## Your objective
Quote each line of the material verbatim, without the pictures.

*** Data shown Section Begins ***

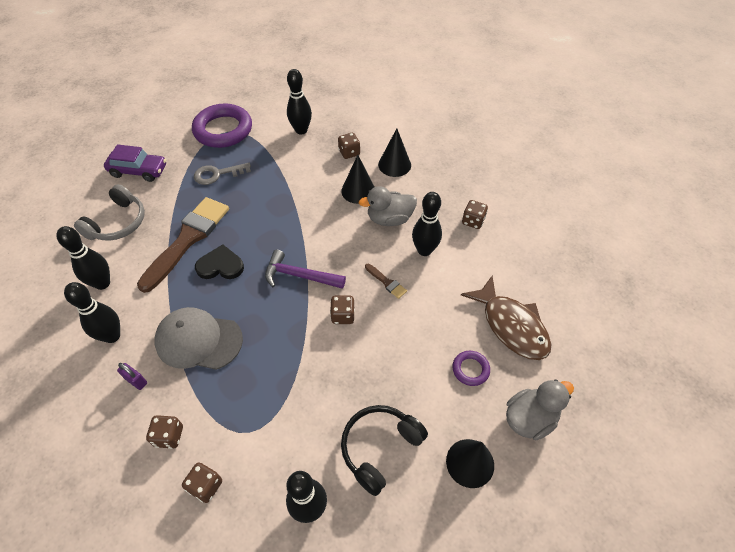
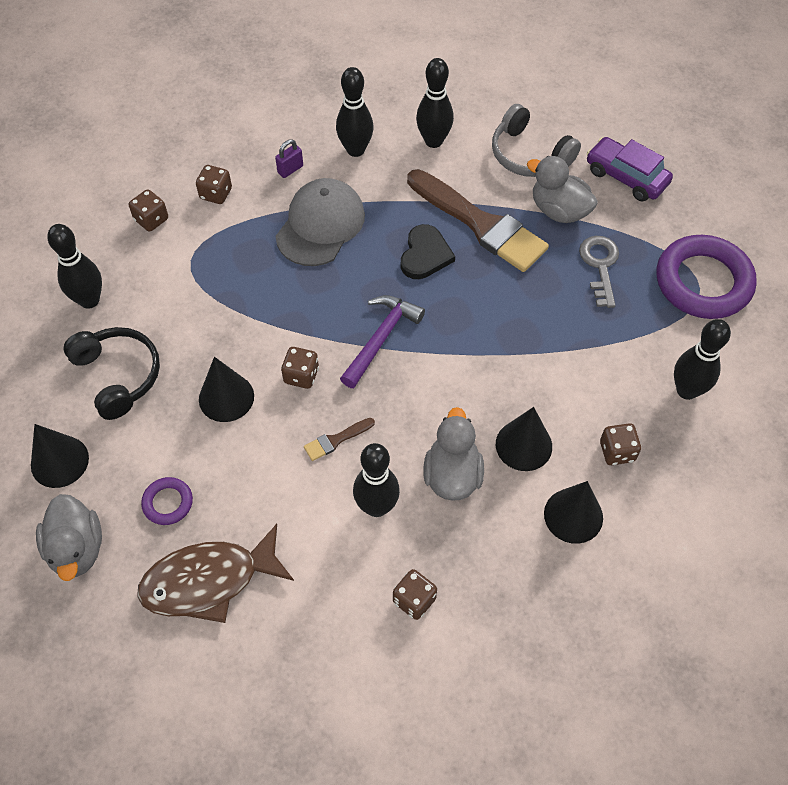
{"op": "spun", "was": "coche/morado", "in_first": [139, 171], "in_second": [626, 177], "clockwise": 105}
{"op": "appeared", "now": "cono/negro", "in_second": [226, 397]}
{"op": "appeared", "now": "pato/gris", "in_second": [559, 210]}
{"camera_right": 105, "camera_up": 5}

*** Data shown Section Ends ***

## Response to this exercise
{"op": "spun", "was": "coche/morado", "in_first": [139, 171], "in_second": [626, 177], "clockwise": 105}
{"op": "appeared", "now": "cono/negro", "in_second": [226, 397]}
{"op": "appeared", "now": "pato/gris", "in_second": [559, 210]}
{"camera_right": 105, "camera_up": 5}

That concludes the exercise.